## Directions
Pictures stay out of the copy. Transcribe exactly the lines from the line with "Click on each" through the final line of the records.

## Data to examine
* * * * * * * * *

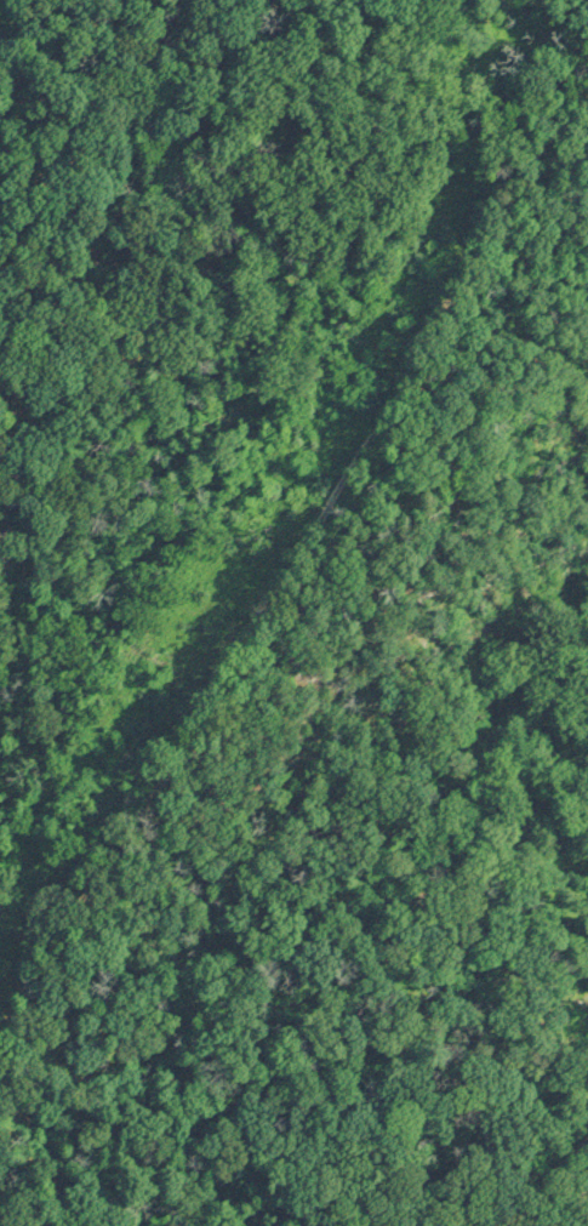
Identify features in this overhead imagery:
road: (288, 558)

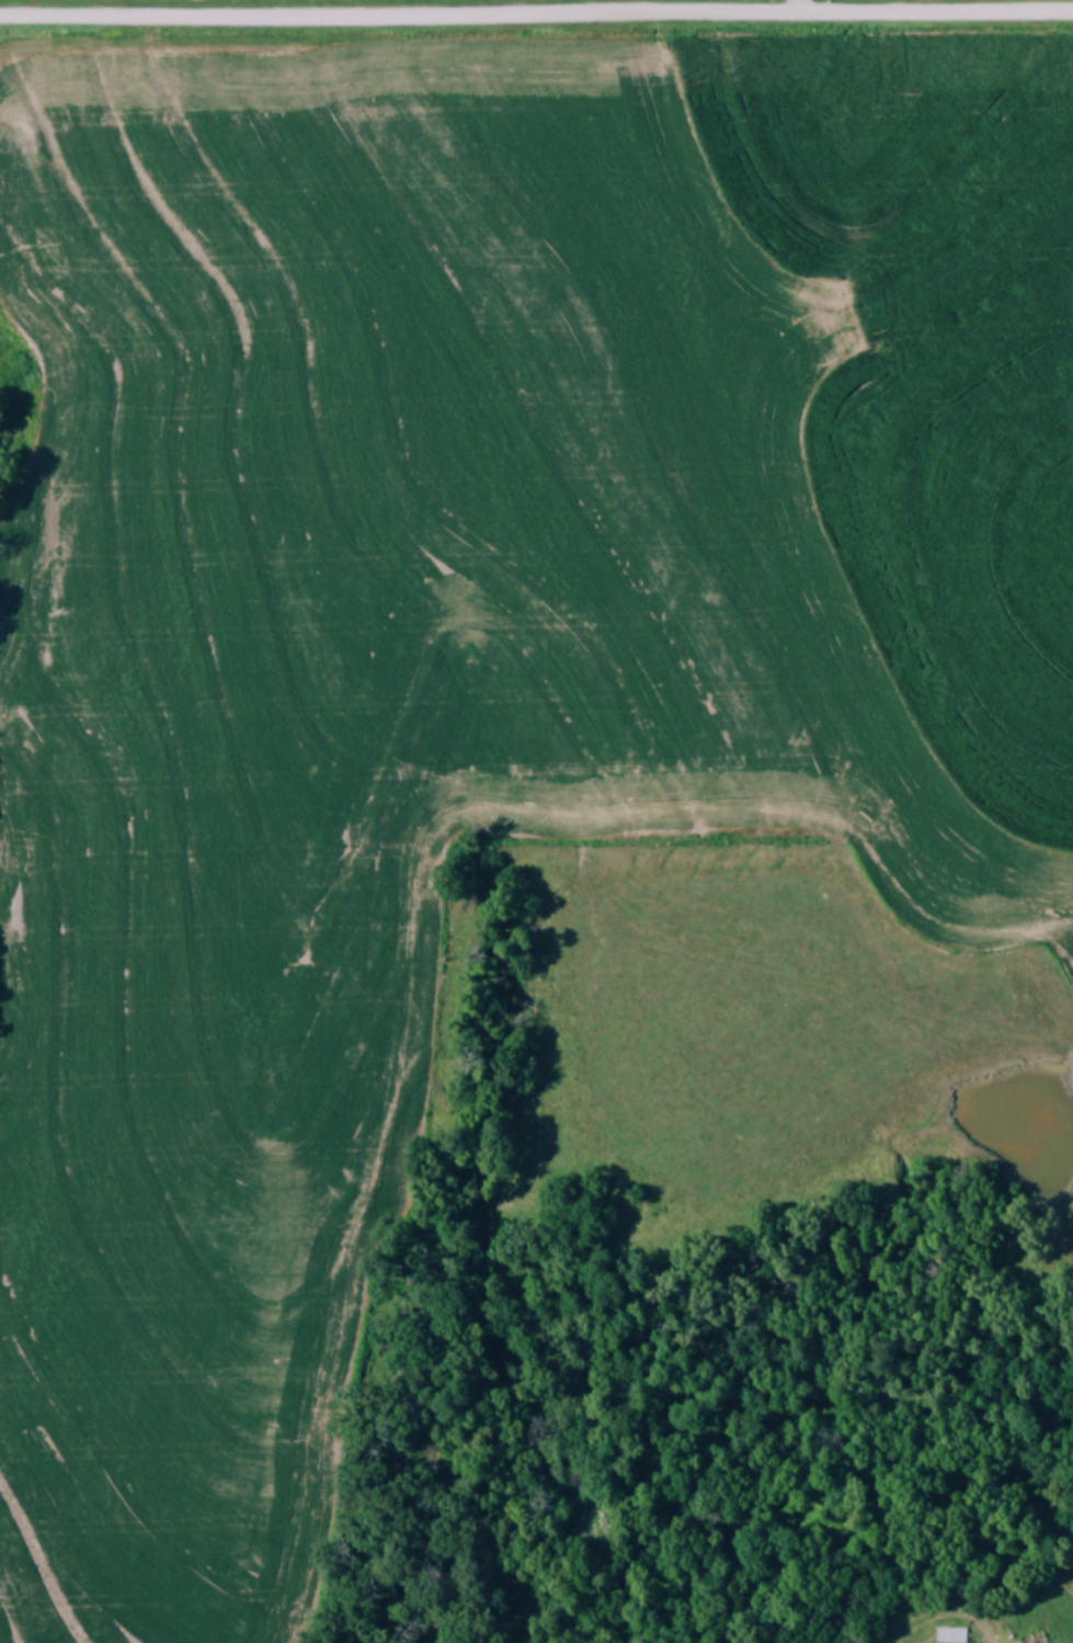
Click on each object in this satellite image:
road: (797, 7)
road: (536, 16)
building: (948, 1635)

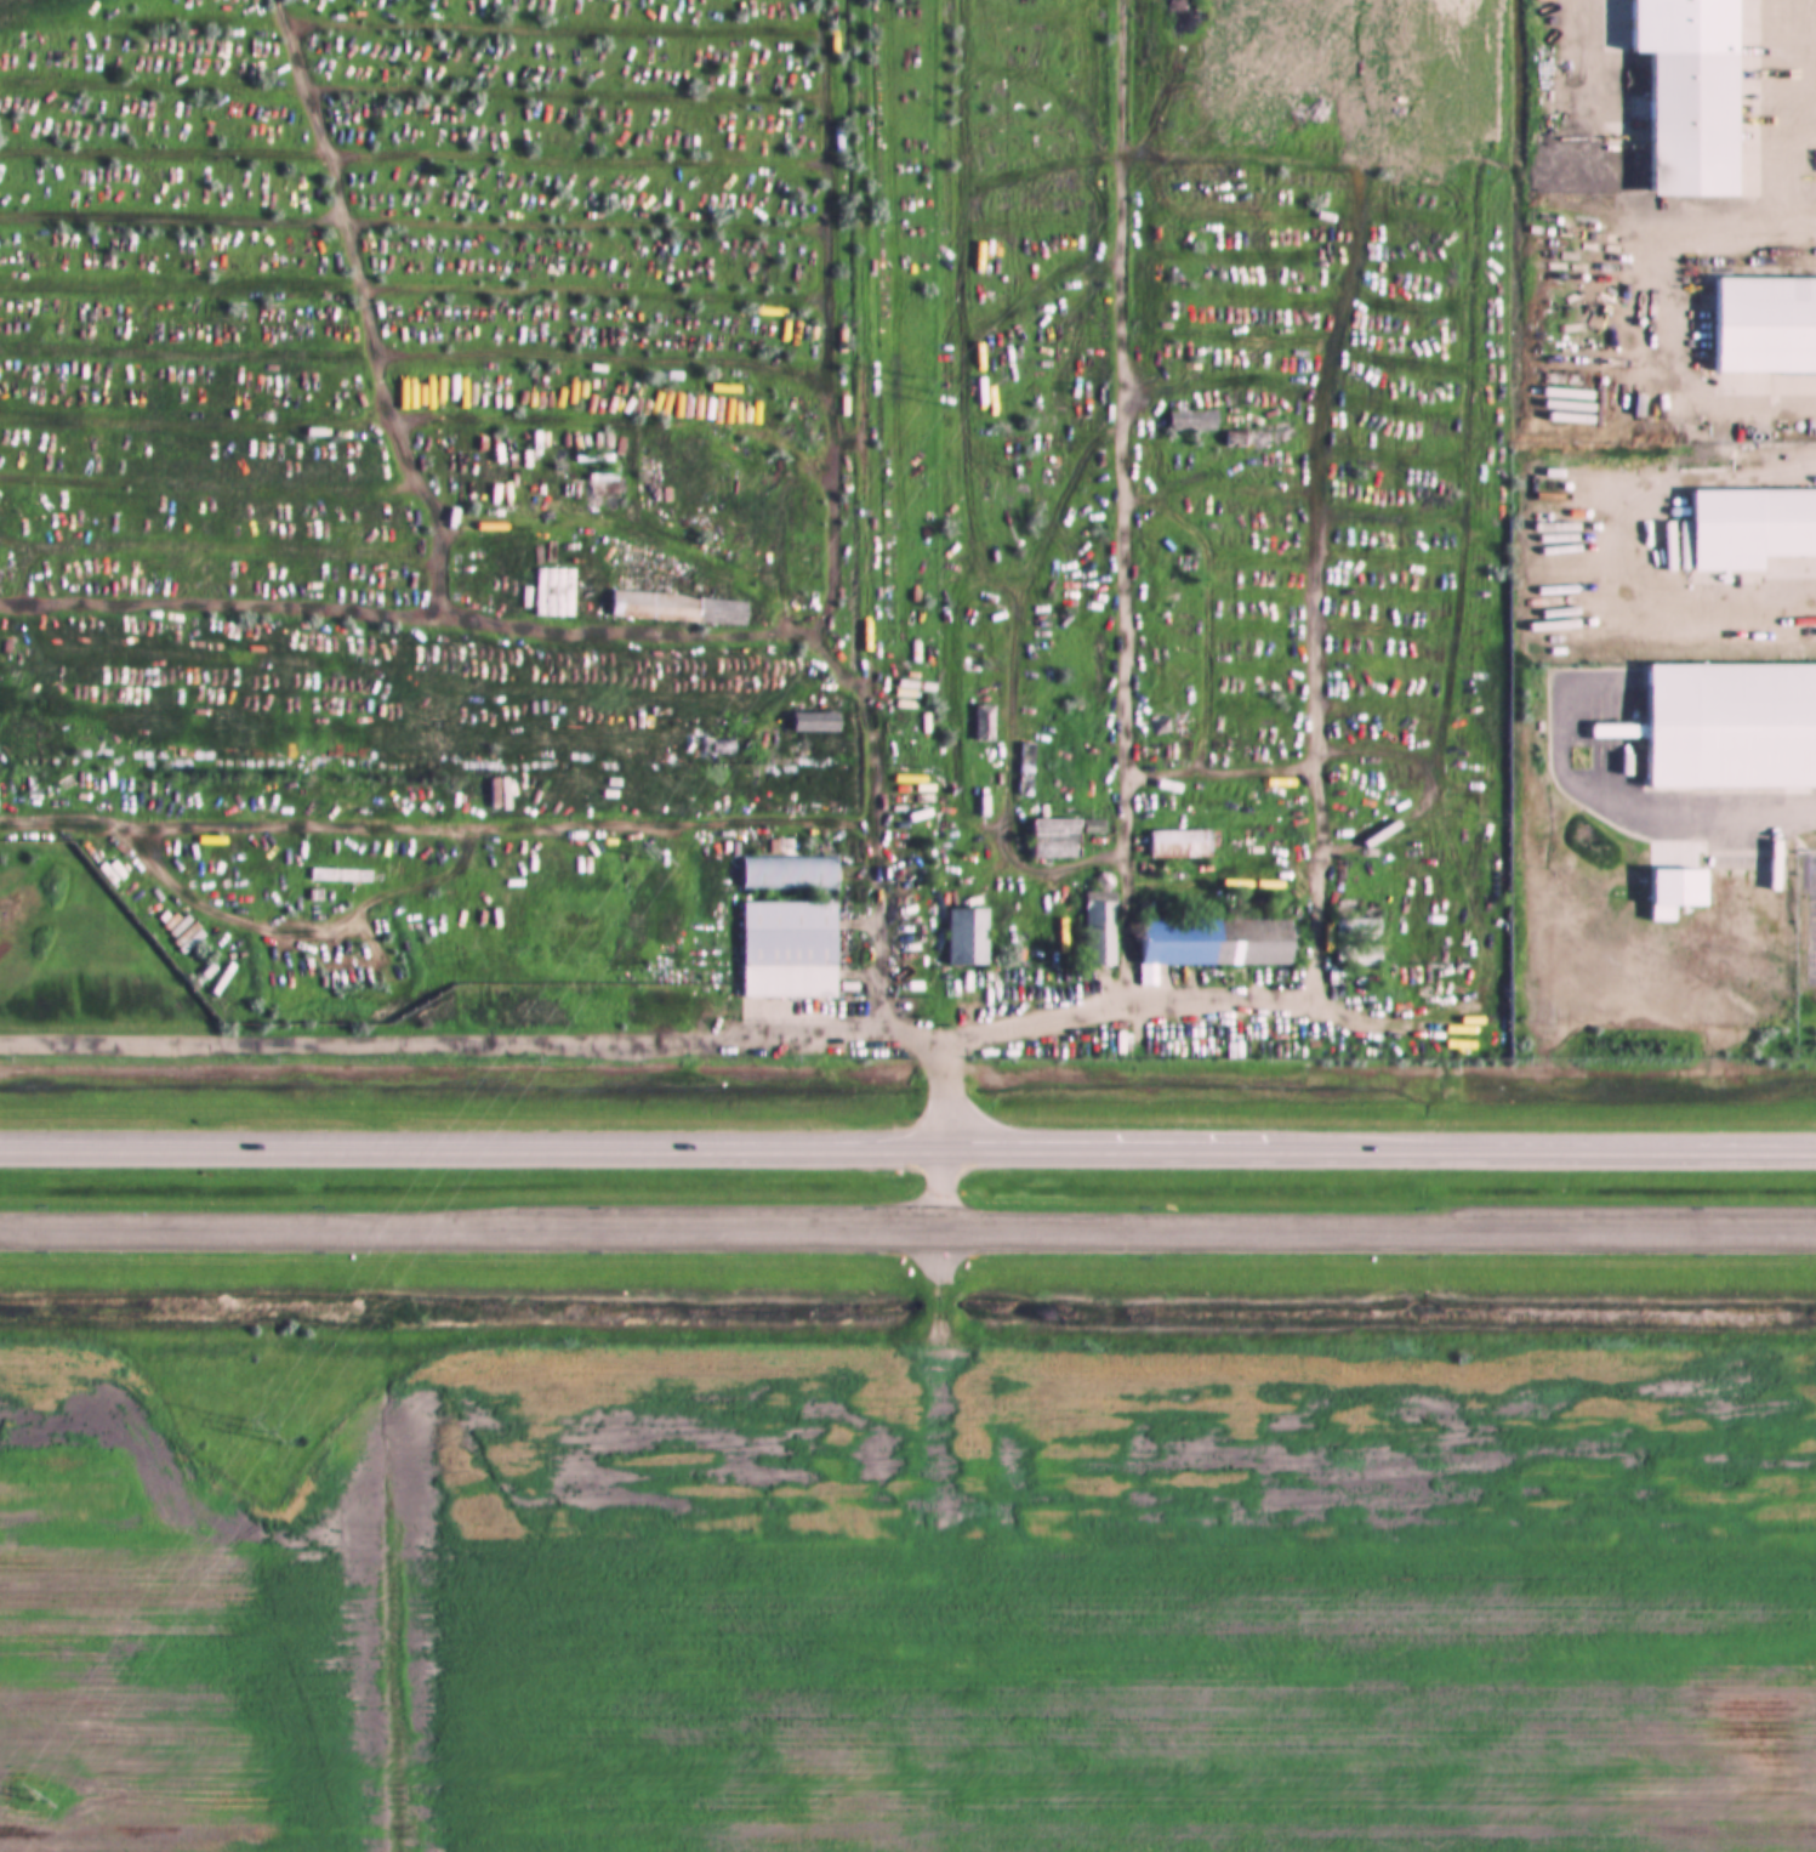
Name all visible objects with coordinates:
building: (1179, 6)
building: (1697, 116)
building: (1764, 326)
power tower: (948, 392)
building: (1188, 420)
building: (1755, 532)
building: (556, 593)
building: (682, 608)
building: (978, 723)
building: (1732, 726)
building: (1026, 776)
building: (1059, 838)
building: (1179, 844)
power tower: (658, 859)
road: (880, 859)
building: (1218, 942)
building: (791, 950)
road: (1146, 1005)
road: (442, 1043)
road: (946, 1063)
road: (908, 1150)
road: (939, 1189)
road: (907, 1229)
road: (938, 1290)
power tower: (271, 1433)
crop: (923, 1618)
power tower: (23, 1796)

* * * * * * * * *

## Output below
Click on each object in this satellite image:
road: (797, 7)
road: (536, 16)
building: (948, 1635)

Name all visible objects with coordinates:
building: (1179, 6)
building: (1697, 116)
building: (1764, 326)
power tower: (948, 392)
building: (1188, 420)
building: (1755, 532)
building: (556, 593)
building: (682, 608)
building: (978, 723)
building: (1732, 726)
building: (1026, 776)
building: (1059, 838)
building: (1179, 844)
power tower: (658, 859)
road: (880, 859)
building: (1218, 942)
building: (791, 950)
road: (1146, 1005)
road: (442, 1043)
road: (946, 1063)
road: (908, 1150)
road: (939, 1189)
road: (907, 1229)
road: (938, 1290)
power tower: (271, 1433)
crop: (923, 1618)
power tower: (23, 1796)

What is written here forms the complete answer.